[Begin Input material]

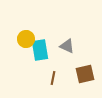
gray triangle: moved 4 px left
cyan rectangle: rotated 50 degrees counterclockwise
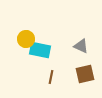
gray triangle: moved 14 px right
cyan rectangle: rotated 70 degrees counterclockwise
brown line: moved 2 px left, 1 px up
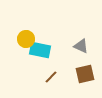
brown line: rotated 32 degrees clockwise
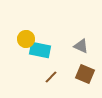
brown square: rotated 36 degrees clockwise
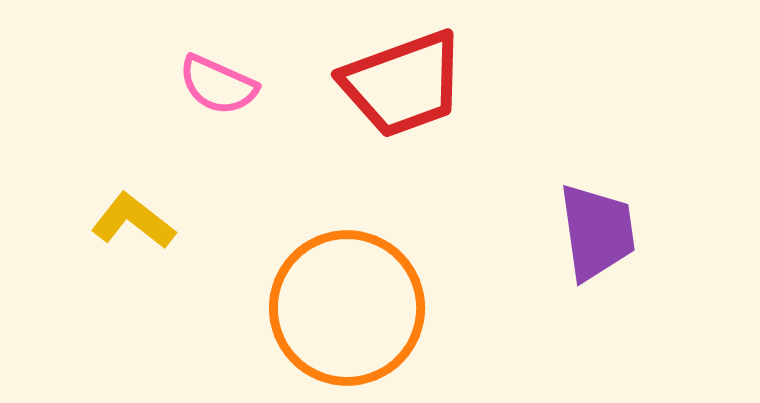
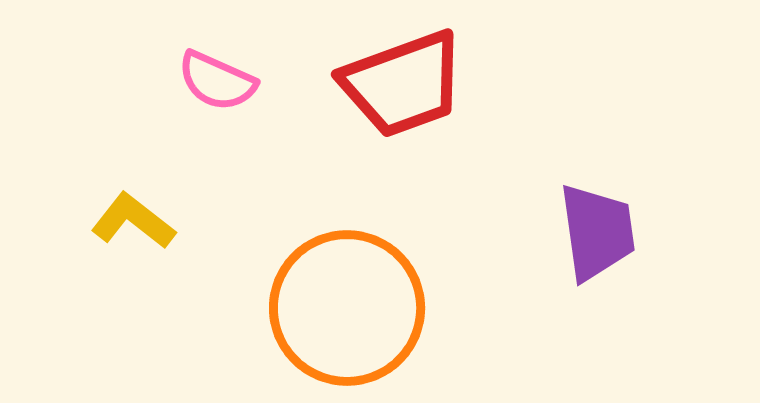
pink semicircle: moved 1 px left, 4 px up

[End Input material]

## Task
Starting with the line containing "brown square: rotated 36 degrees clockwise" and continuing through the end of the entries, switch "pink semicircle" to "orange semicircle" and give those lines again with nothing else changed. Leave out the picture lines.

## Solution to this problem
brown square: rotated 36 degrees clockwise
orange semicircle: moved 1 px left, 4 px up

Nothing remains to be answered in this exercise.